■ WHAT TO DO
Leaving out all pictures, copy the lines below exactly, from the line with "none -> yellow scissors [474,196,575,282]" to the last line, both ends included.

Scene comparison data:

Segment Open

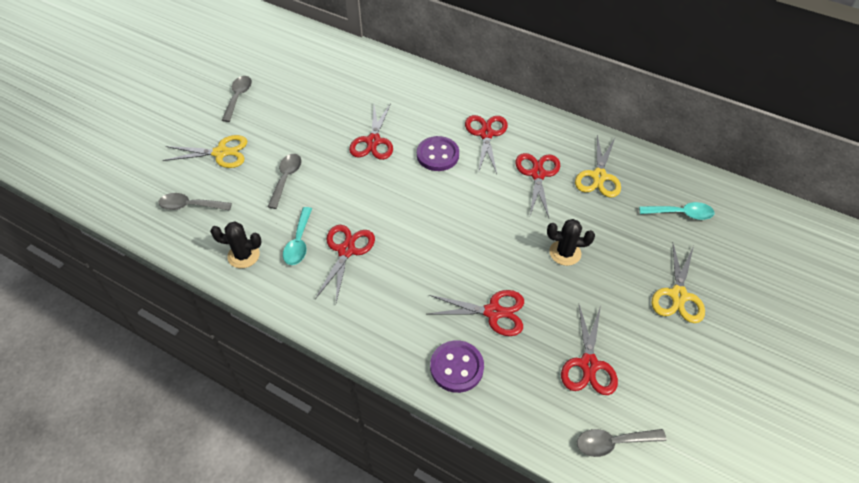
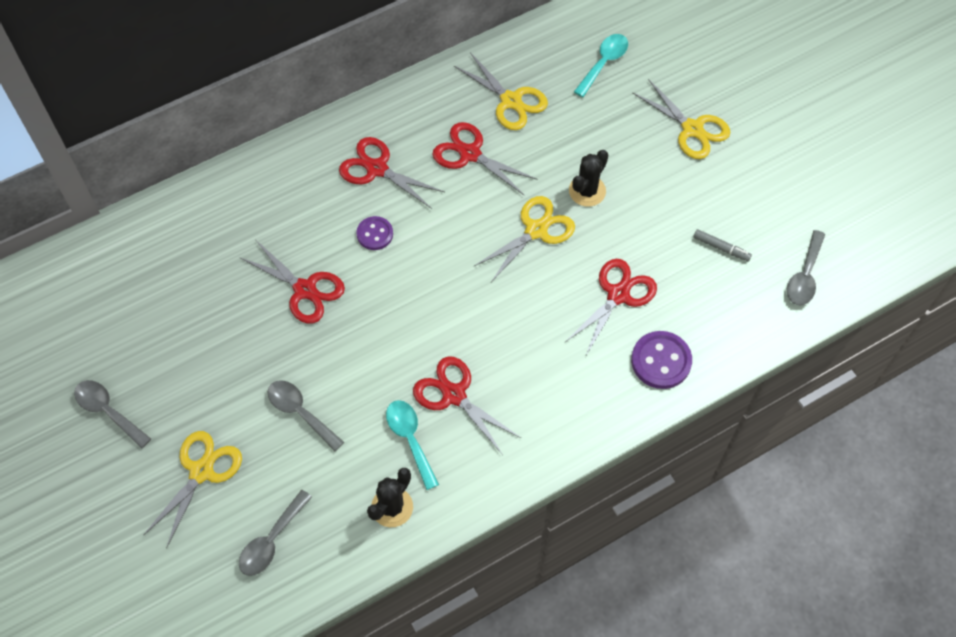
camera: 60 degrees left, 10 degrees up
turquoise spoon [283,207,312,265] -> turquoise spoon turned 150 degrees counterclockwise [386,400,439,490]
purple button [417,136,459,171] -> purple button [356,216,393,250], size x0.64
red scissors [561,305,618,395] -> grey marker [693,229,752,261]
none -> yellow scissors [474,196,575,282]

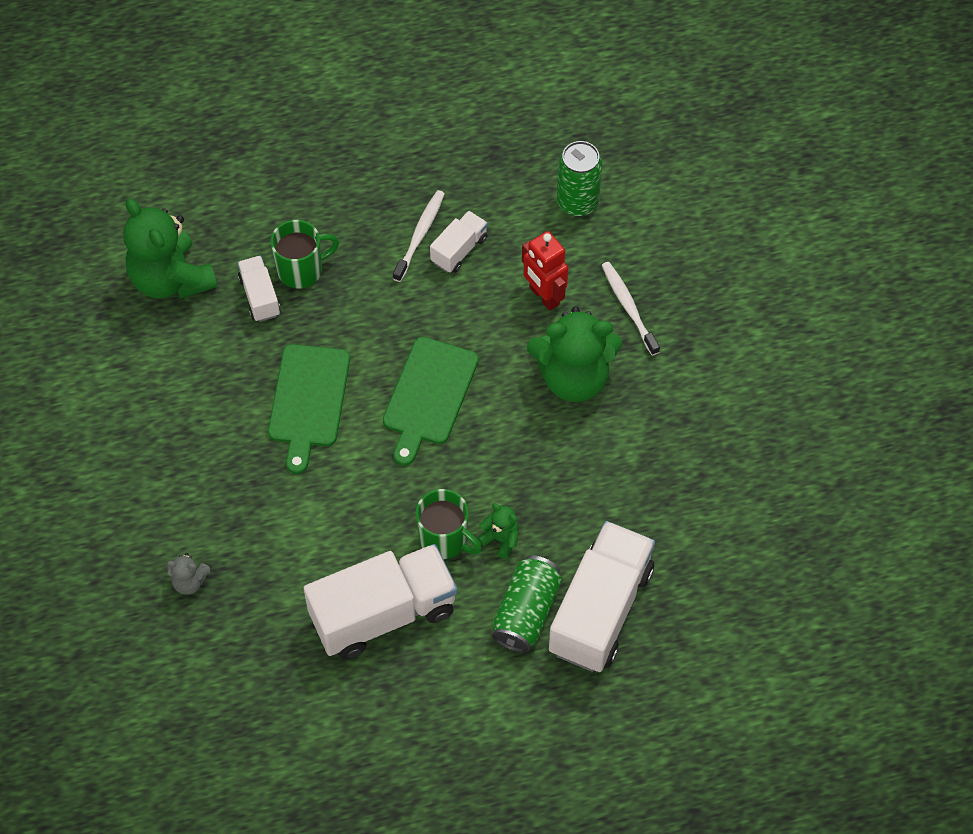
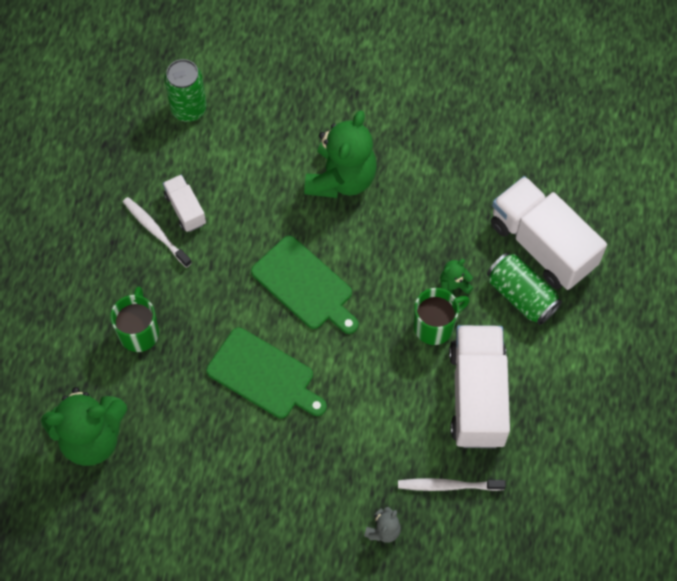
camera: 65 degrees left, 5 degrees up
white truck [238,256,281,322] -> none
red robot [522,231,568,311] -> none
white toothbrush [602,262,660,356] -> white toothbrush moved to [398,478,506,491]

Segment Closed

■ RESULT OF THIS EXERCISE
none -> yellow scissors [474,196,575,282]

camera: 65 degrees left, 5 degrees up
white truck [238,256,281,322] -> none
red robot [522,231,568,311] -> none
white toothbrush [602,262,660,356] -> white toothbrush moved to [398,478,506,491]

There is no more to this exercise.